Assignment —
The answer must consist of every line from the data that holds "brick".

Data extract —
Start of Block

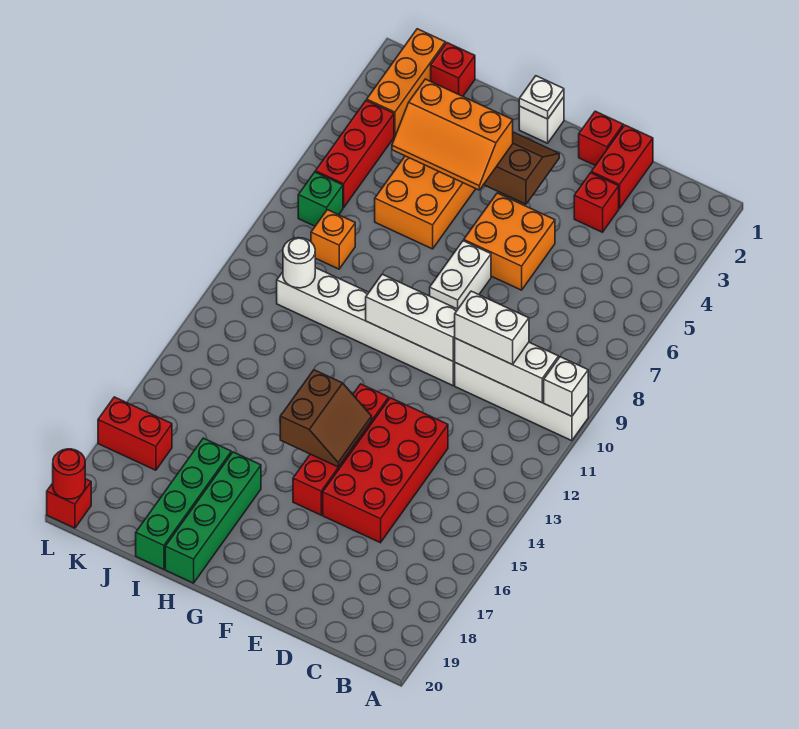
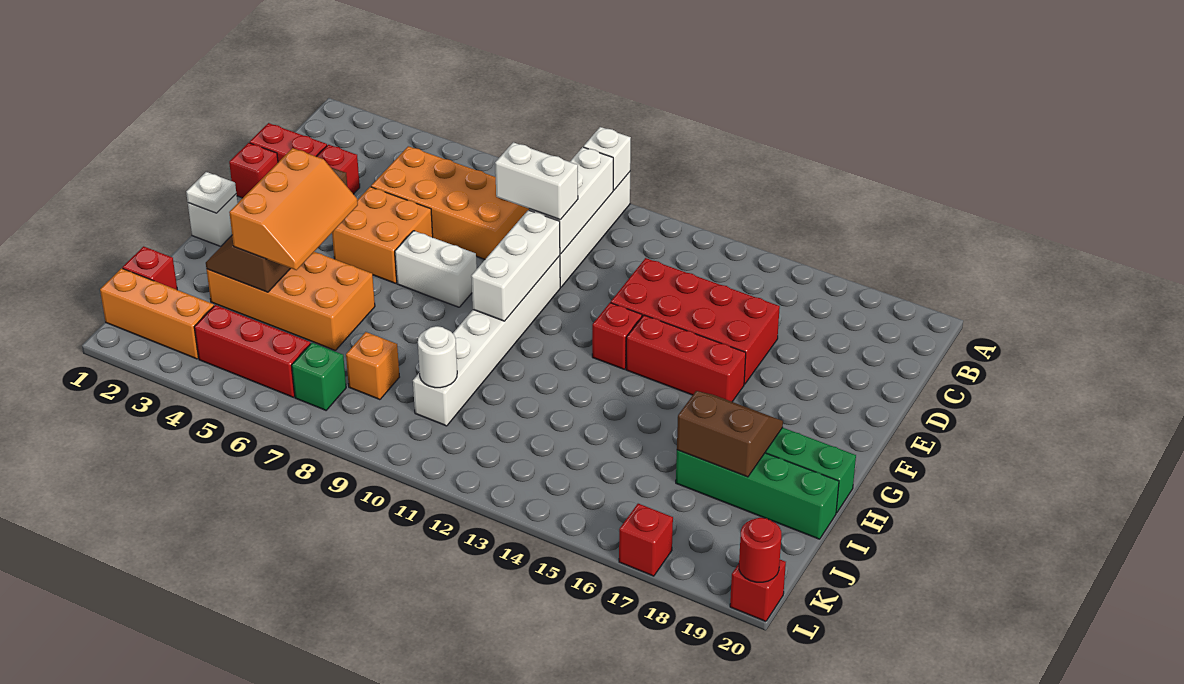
none -> orange brick C5:D8 level 1
white brick C10:D10 level 3 -> white brick D9:D10 level 3
brown slope F14:G15 level 2 top G -> brown slope H17:I18 level 2 top I
red brick K17:L17 level 1 -> red brick L17 level 1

End of Block

Final answer —
none -> orange brick C5:D8 level 1
white brick C10:D10 level 3 -> white brick D9:D10 level 3
red brick K17:L17 level 1 -> red brick L17 level 1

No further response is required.